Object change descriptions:
□ □ □ □ □

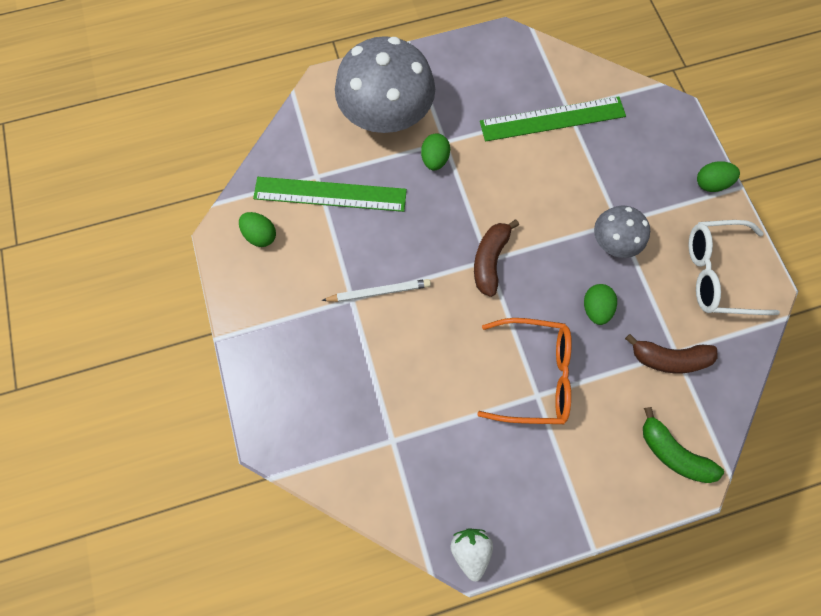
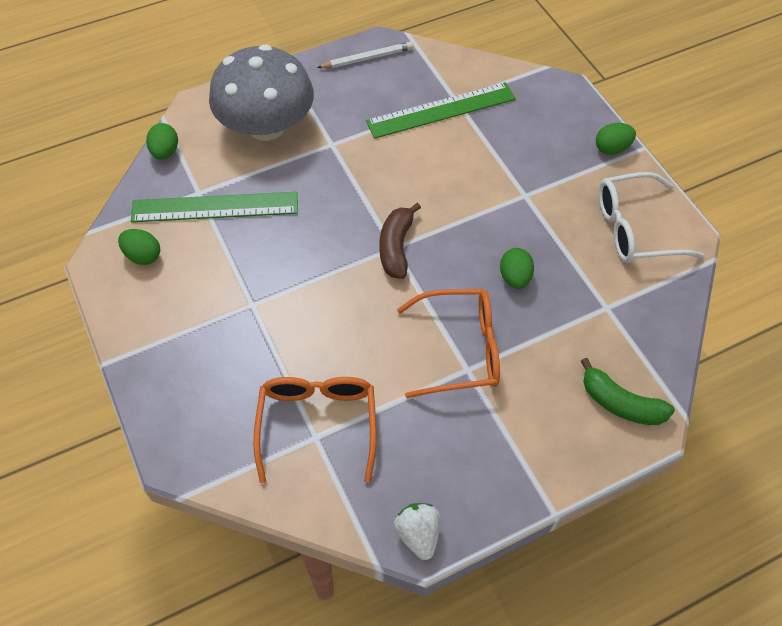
camera: 10 degrees left, 15 degrees down
white pencil [322,279,431,302] -> white pencil moved to [317,42,413,68]
green egg [421,133,450,170] -> green egg moved to [146,123,178,160]
grey mushroom [594,206,650,258] -> none
brown banana [625,334,717,373] -> none
none -> orange glasses [253,377,377,483]

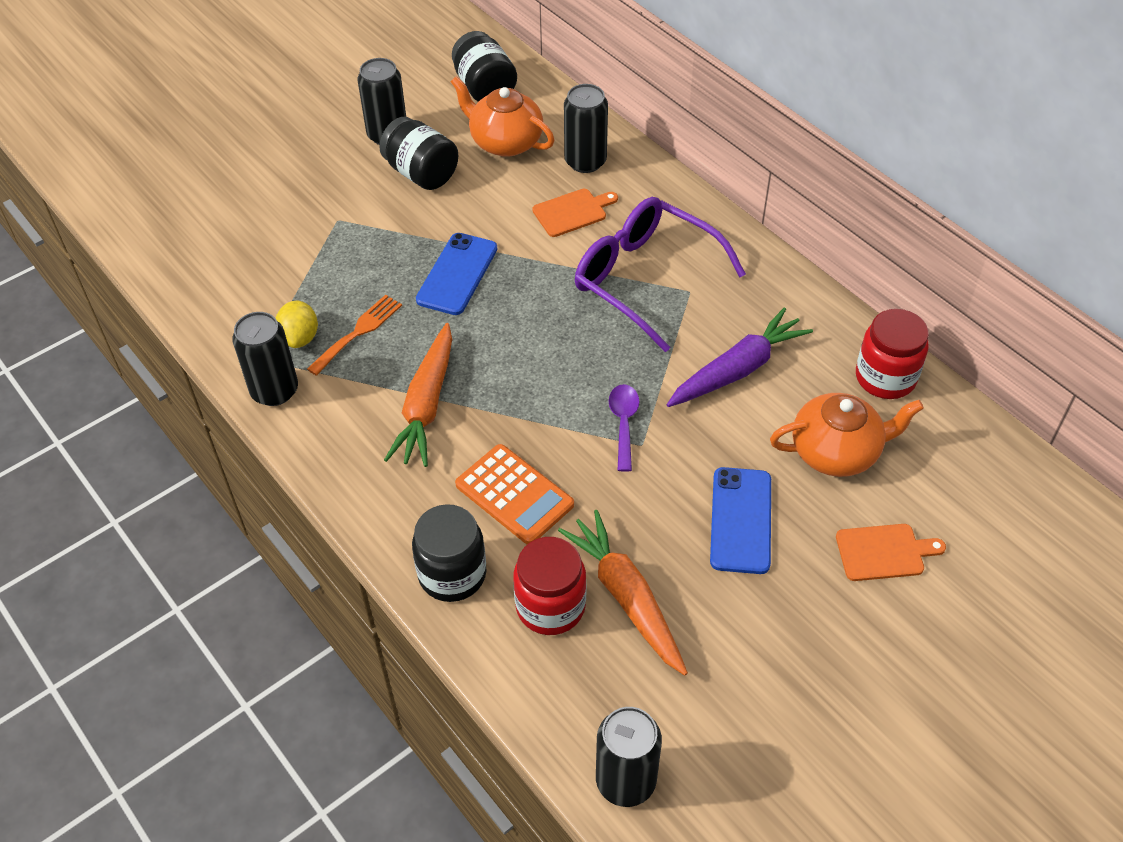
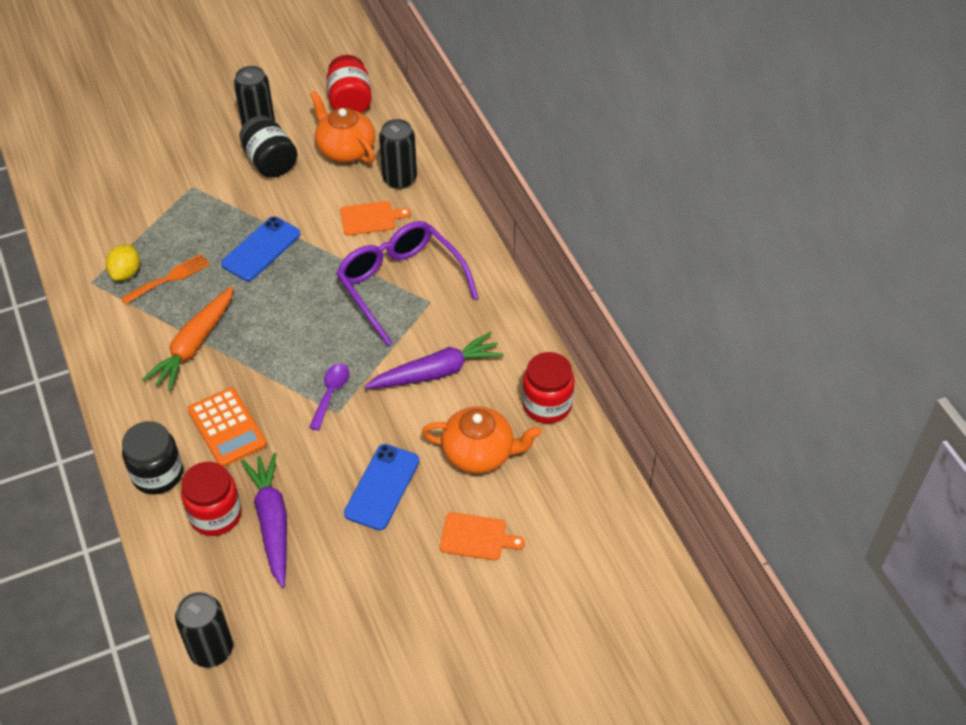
camera: 15 degrees right, 0 degrees up
black can [232,312,298,406] -> none
black jar [452,31,517,102] -> red jar [327,55,372,113]
orange carrot [558,510,688,676] -> purple carrot [241,453,287,587]

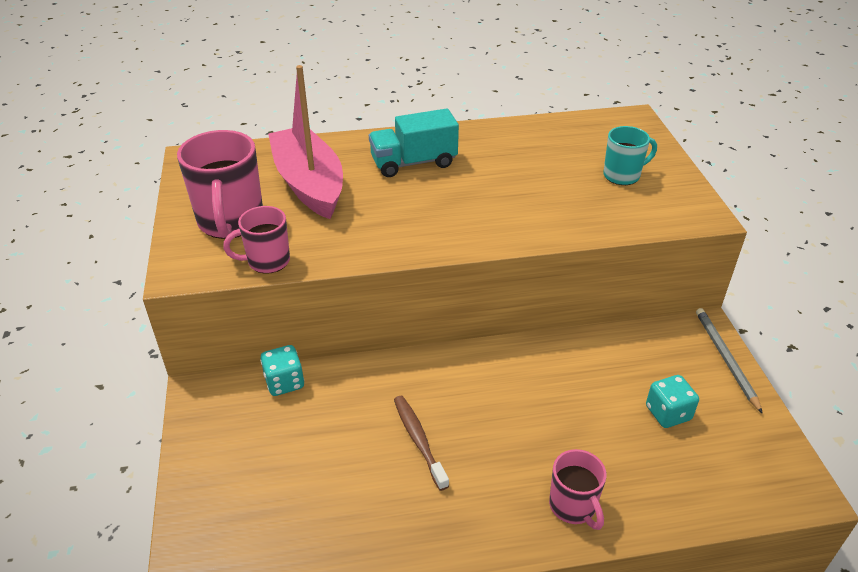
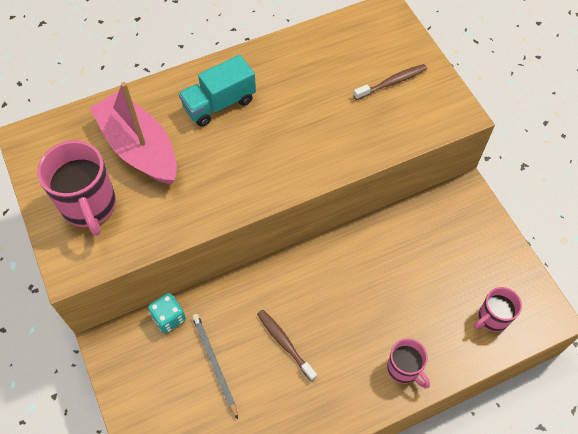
camera: 15 degrees left, 20 degrees up
pink mug [223,206,290,274] -> pink mug moved to [474,287,522,332]
turquoise mug [603,126,657,185] -> brown toothbrush [353,64,427,100]
turquoise dice [646,375,699,428] -> none
grey pencil [696,308,763,414] -> grey pencil moved to [192,314,238,419]

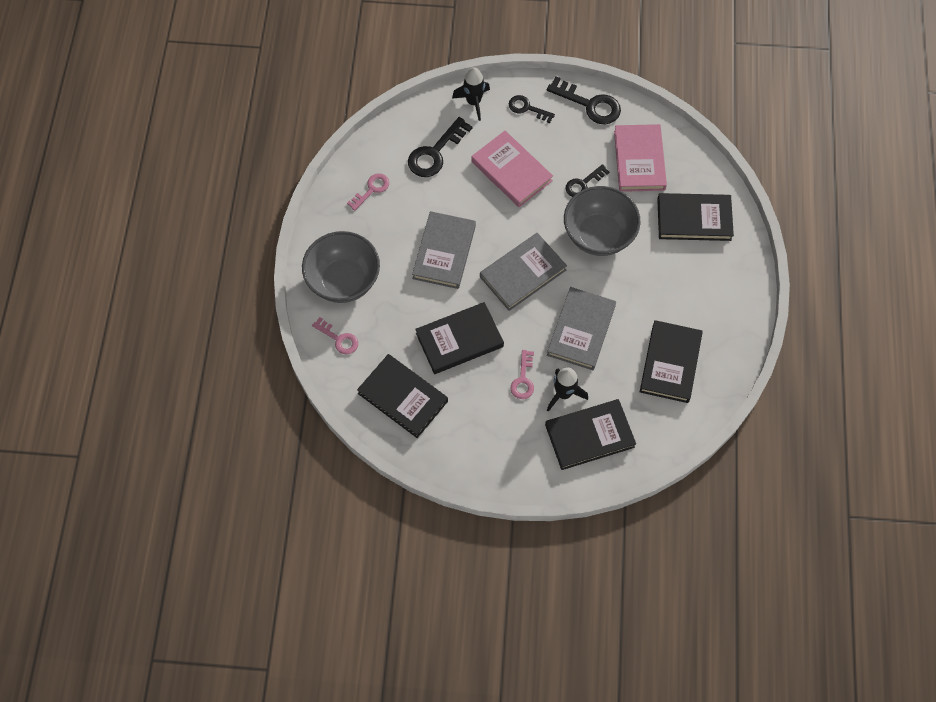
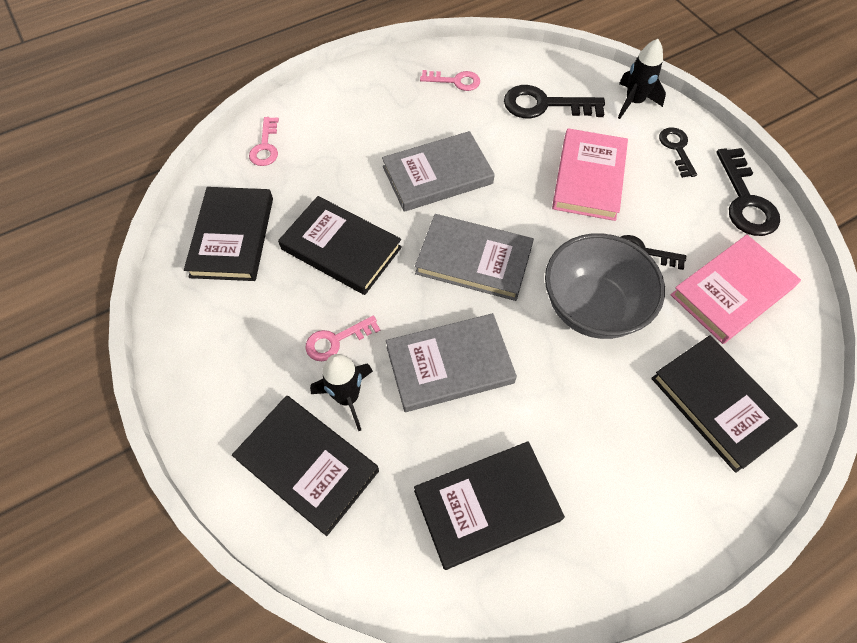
camera: 55 degrees right, 5 degrees down
grey bowl [302,231,380,303] -> none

□ □ □ □ □

> _Task to carry out_
Print the records above exactly, minus pictures.

> _Reply_
camera: 10 degrees left, 15 degrees down
white pencil [322,279,431,302] -> white pencil moved to [317,42,413,68]
green egg [421,133,450,170] -> green egg moved to [146,123,178,160]
grey mushroom [594,206,650,258] -> none
brown banana [625,334,717,373] -> none
none -> orange glasses [253,377,377,483]

camera: 15 degrees right, 0 degrees up
black can [232,312,298,406] -> none
black jar [452,31,517,102] -> red jar [327,55,372,113]
orange carrot [558,510,688,676] -> purple carrot [241,453,287,587]

camera: 15 degrees left, 20 degrees up
pink mug [223,206,290,274] -> pink mug moved to [474,287,522,332]
turquoise mug [603,126,657,185] -> brown toothbrush [353,64,427,100]
turquoise dice [646,375,699,428] -> none
grey pencil [696,308,763,414] -> grey pencil moved to [192,314,238,419]

camera: 55 degrees right, 5 degrees down
grey bowl [302,231,380,303] -> none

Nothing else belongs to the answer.